[Task brief] Pictures are to be left out. Return exactly the lines below from the one with "U16: NAND 74HC132" up to and including the one with "J1 pin 2: N010 -> GND".

[Material supplied]
= Beginning of Section =

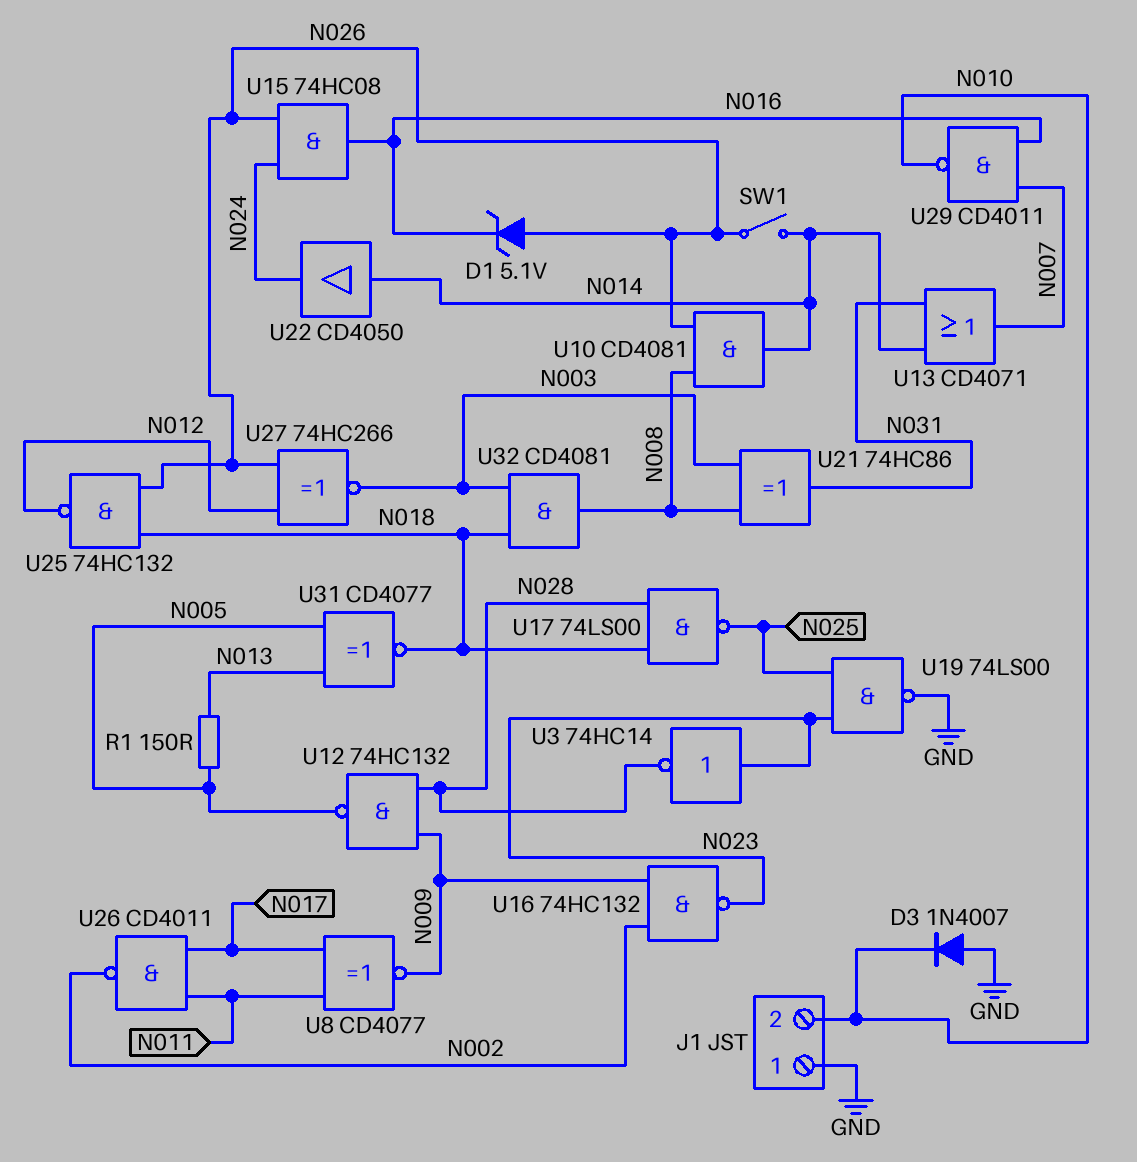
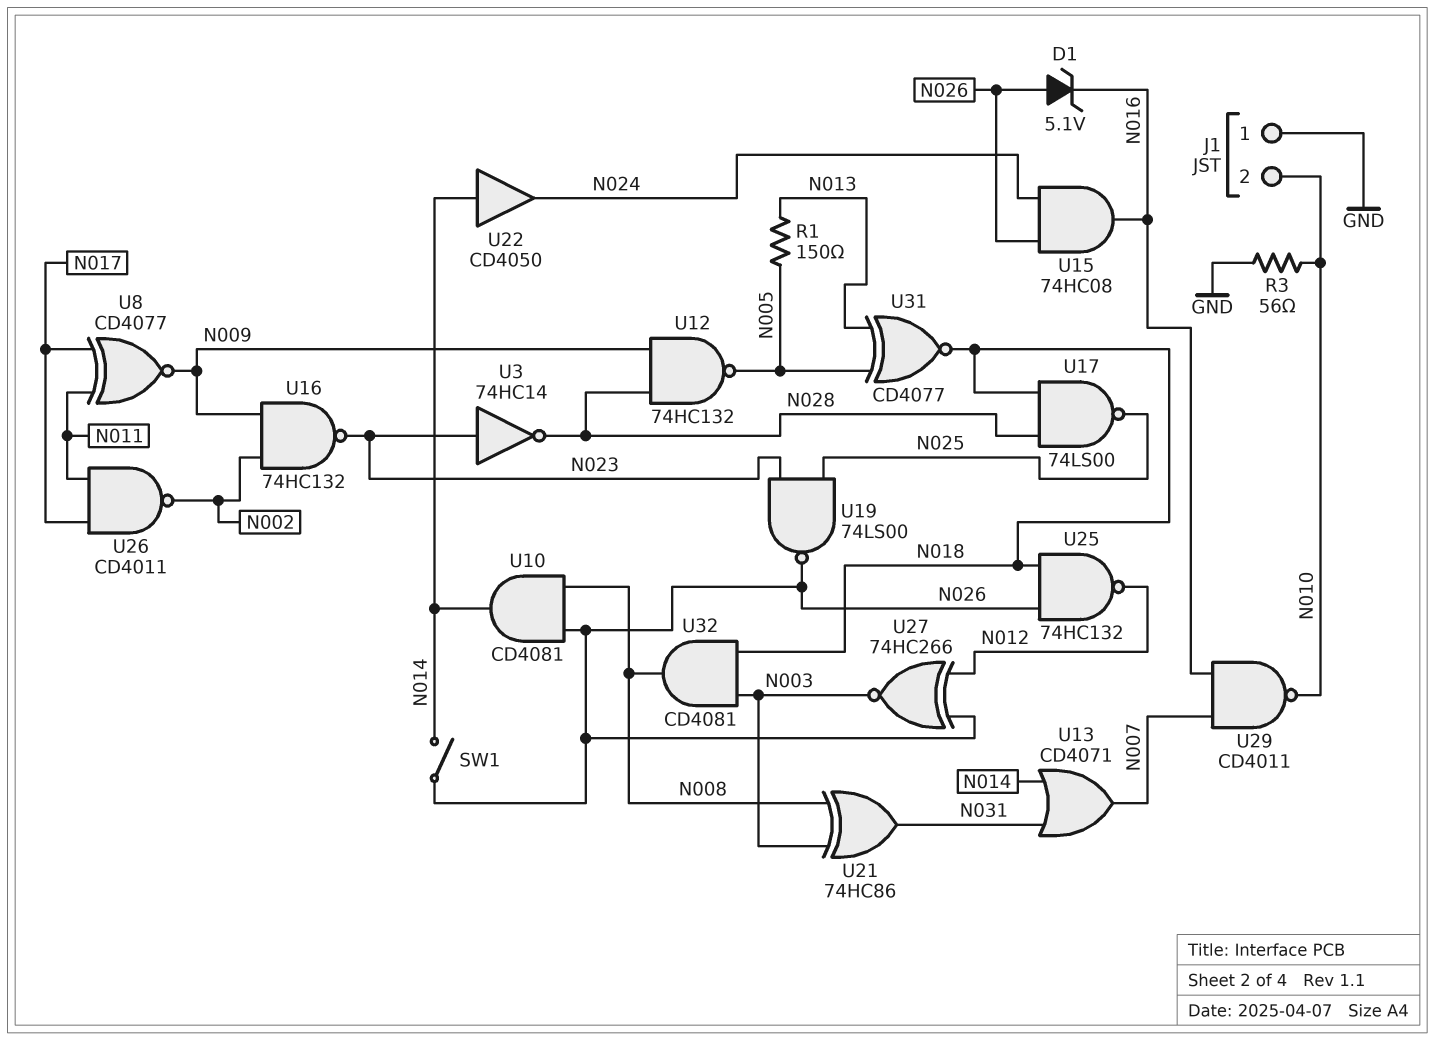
D3: diode 1N4007 (A GND, K N010) -> none
R3: none -> 56 (GND, N010)
U19: NAND 74LS00 (in N023, in N025, out GND) -> NAND 74LS00 (in N023, in N025, out N026)

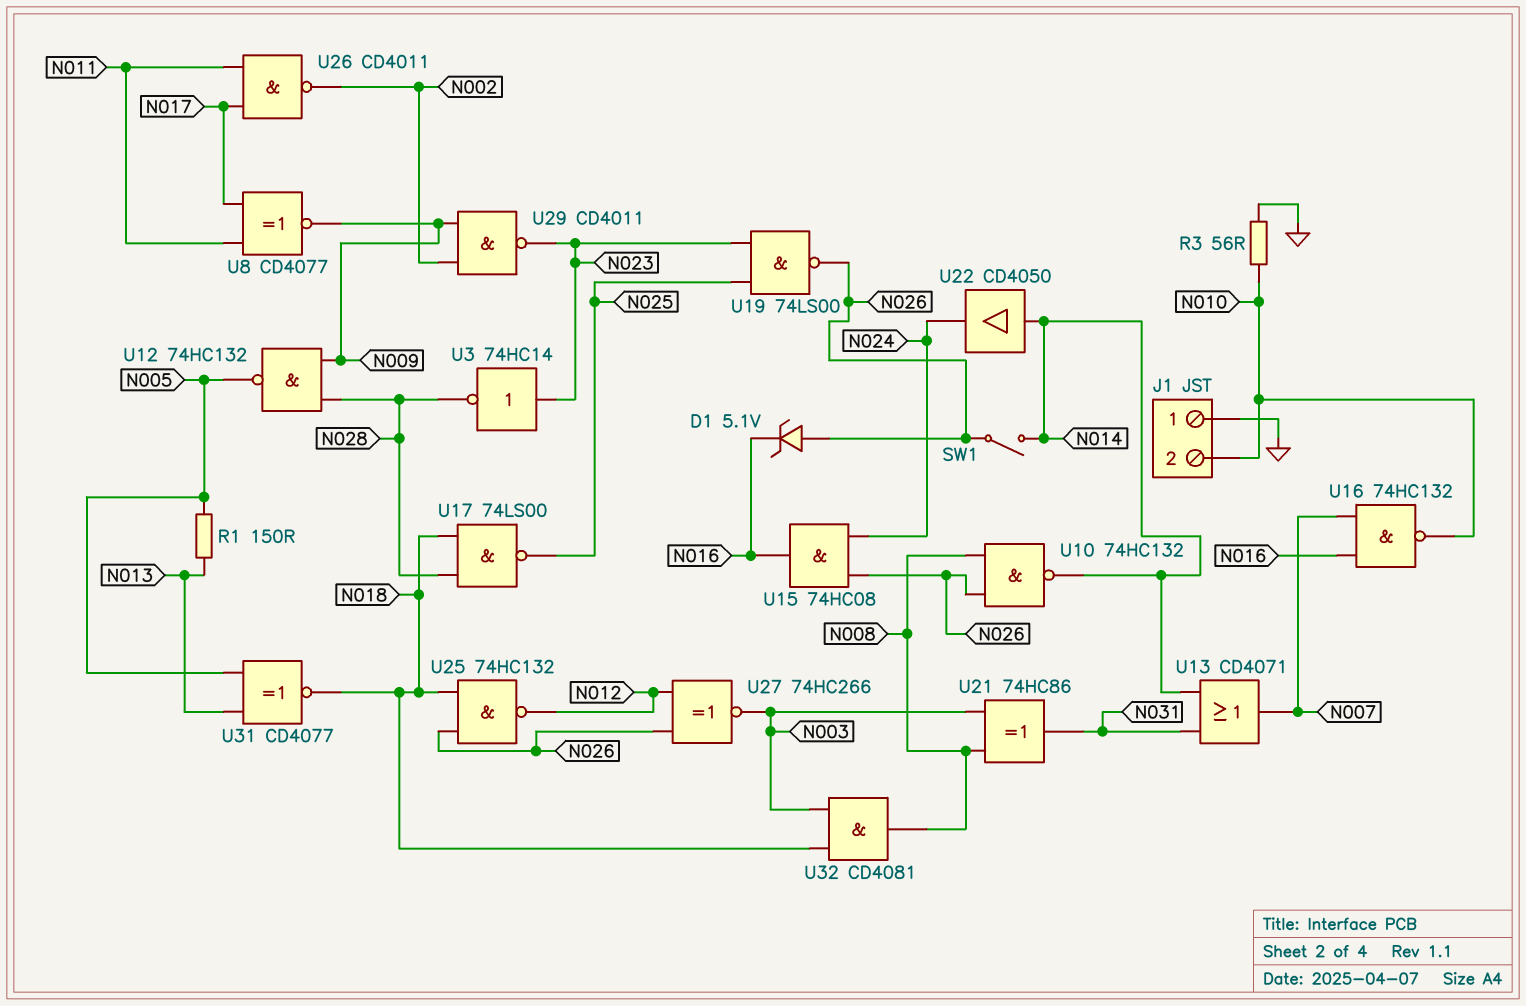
U10: AND CD4081 (in N008, in N026, out N014) -> NAND 74HC132 (in N008, in N026, out N014)
U16: NAND 74HC132 (in N002, in N009, out N023) -> NAND 74HC132 (in N007, in N016, out N010)
U29: NAND CD4011 (in N007, in N016, out N010) -> NAND CD4011 (in N002, in N009, out N023)

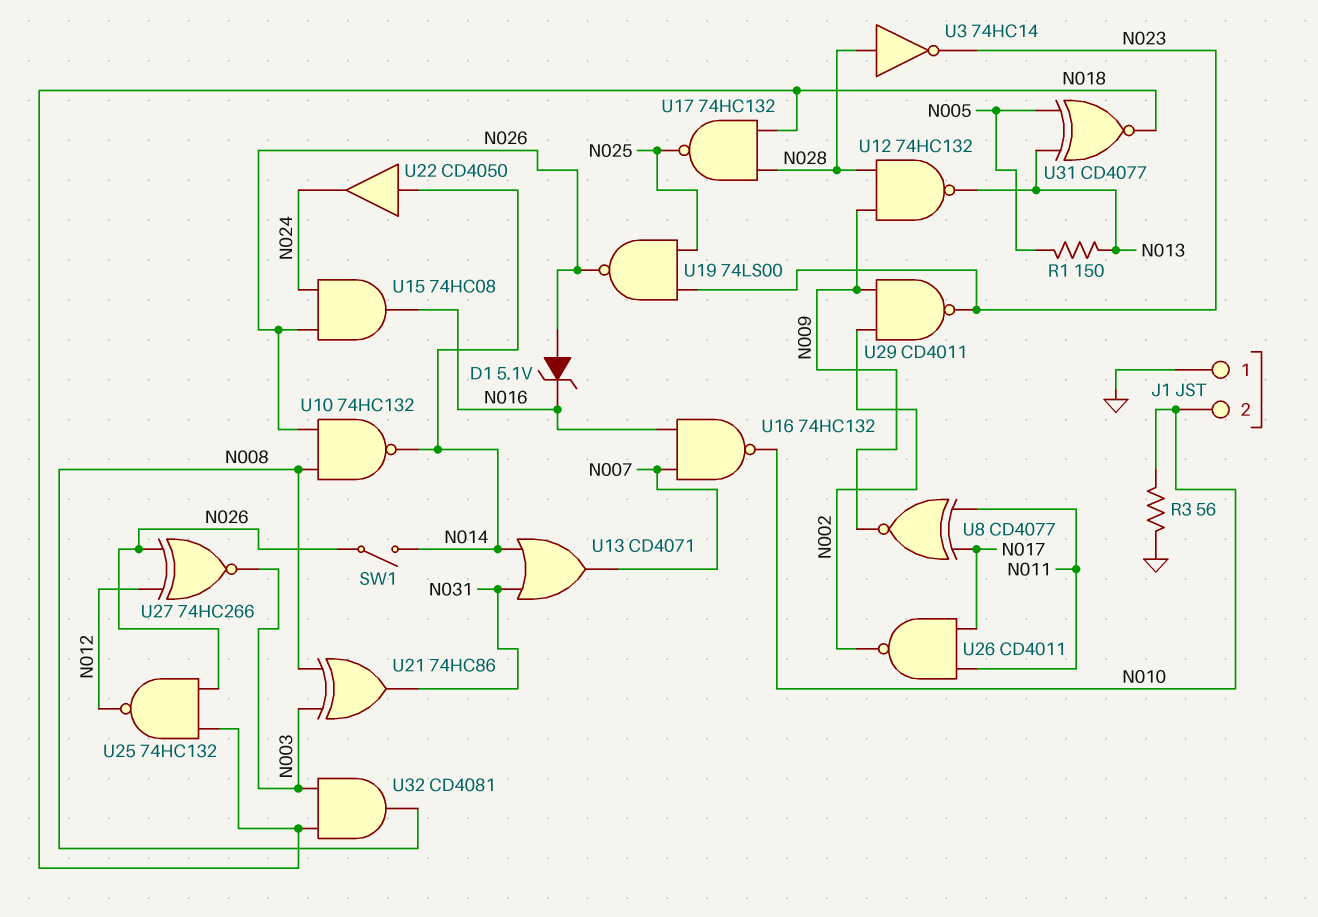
U3: NOT 74HC14 (in N023, out N028) -> NOT 74HC14 (in N028, out N023)
U12: NAND 74HC132 (in N009, in N028, out N005) -> NAND 74HC132 (in N009, in N028, out N013)
U17: NAND 74LS00 (in N018, in N028, out N025) -> NAND 74HC132 (in N018, in N028, out N025)

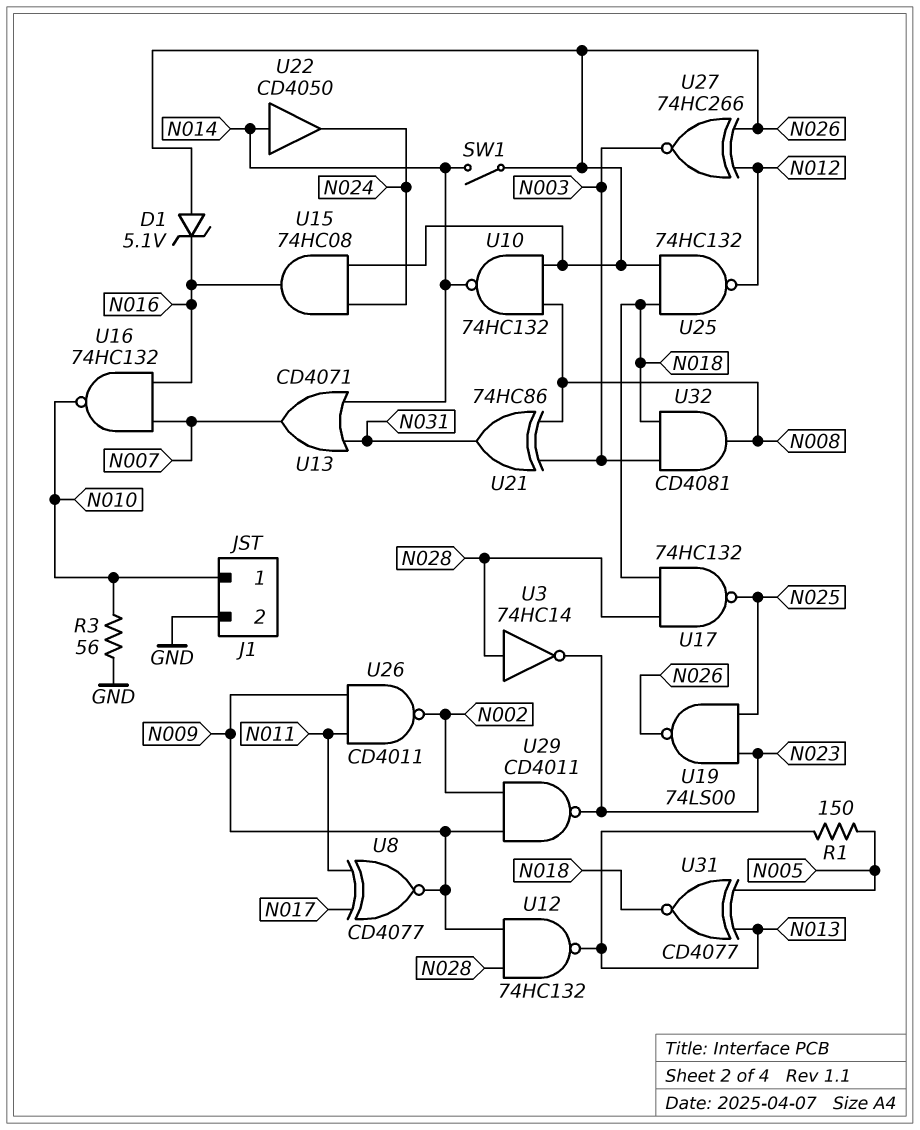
J1 pin 1: GND -> N010
J1 pin 2: N010 -> GND
U26: NAND CD4011 (in N011, in N017, out N002) -> NAND CD4011 (in N009, in N011, out N002)

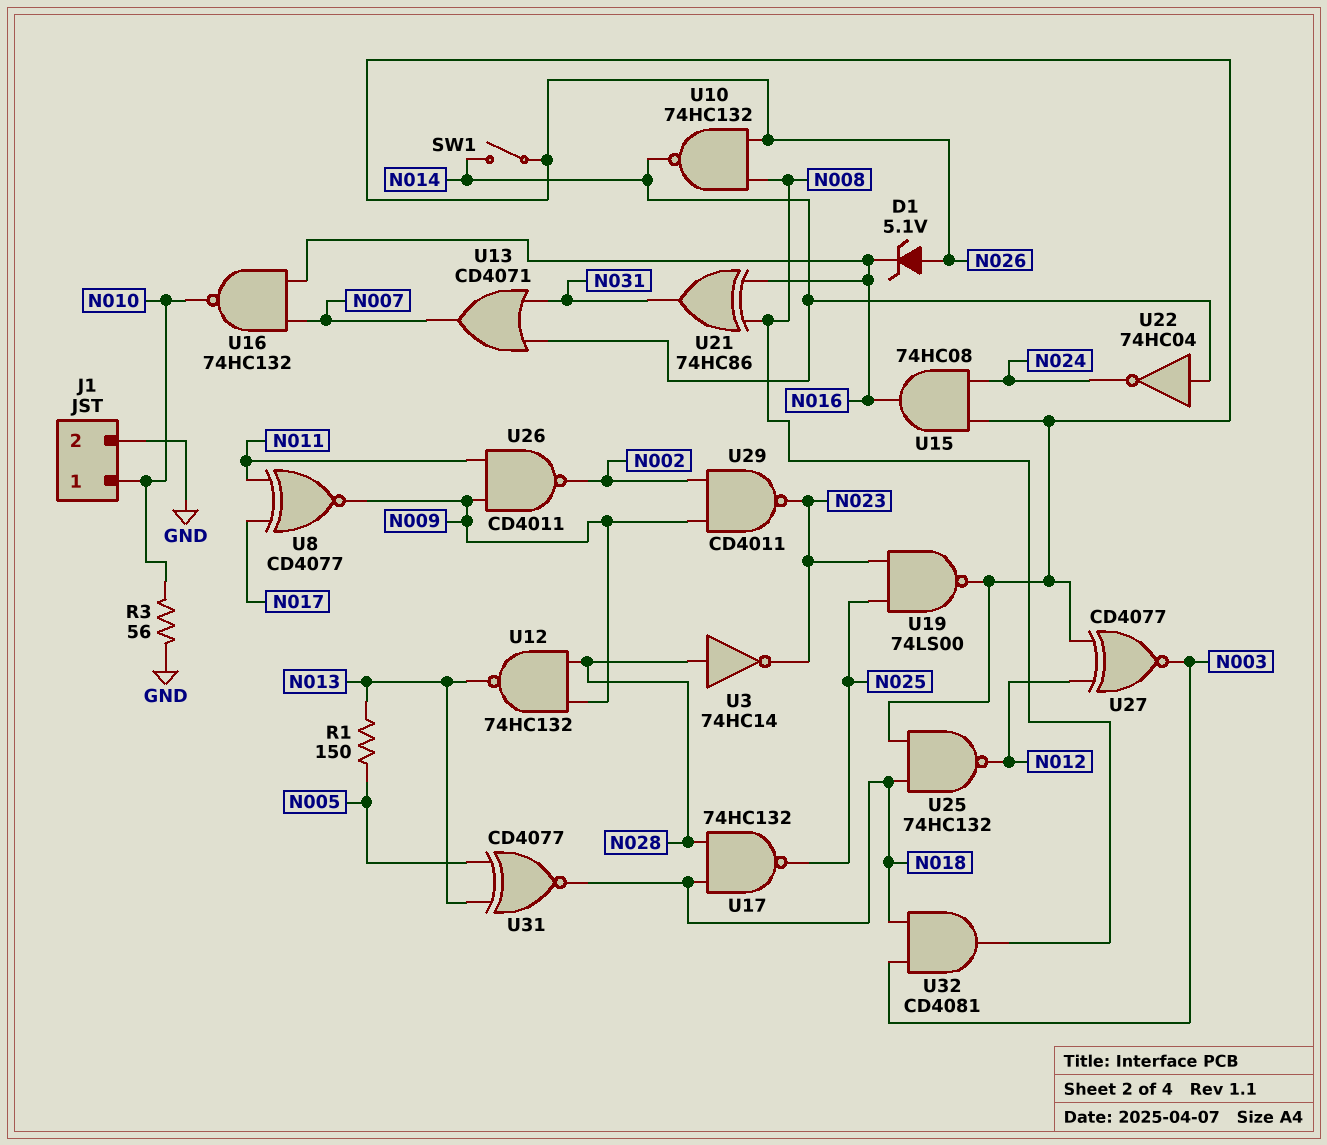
U21: XOR 74HC86 (in N003, in N008, out N031) -> XOR 74HC86 (in N008, in N016, out N031)
U22: buffer CD4050 (in N014, out N024) -> NOT 74HC04 (in N014, out N024)
U27: XNOR 74HC266 (in N012, in N026, out N003) -> XNOR CD4077 (in N012, in N026, out N003)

= End of Section =

[Result]
U16: NAND 74HC132 (in N002, in N009, out N023) -> NAND 74HC132 (in N007, in N016, out N010)
U29: NAND CD4011 (in N007, in N016, out N010) -> NAND CD4011 (in N002, in N009, out N023)

U3: NOT 74HC14 (in N023, out N028) -> NOT 74HC14 (in N028, out N023)
U12: NAND 74HC132 (in N009, in N028, out N005) -> NAND 74HC132 (in N009, in N028, out N013)
U17: NAND 74LS00 (in N018, in N028, out N025) -> NAND 74HC132 (in N018, in N028, out N025)

J1 pin 1: GND -> N010
J1 pin 2: N010 -> GND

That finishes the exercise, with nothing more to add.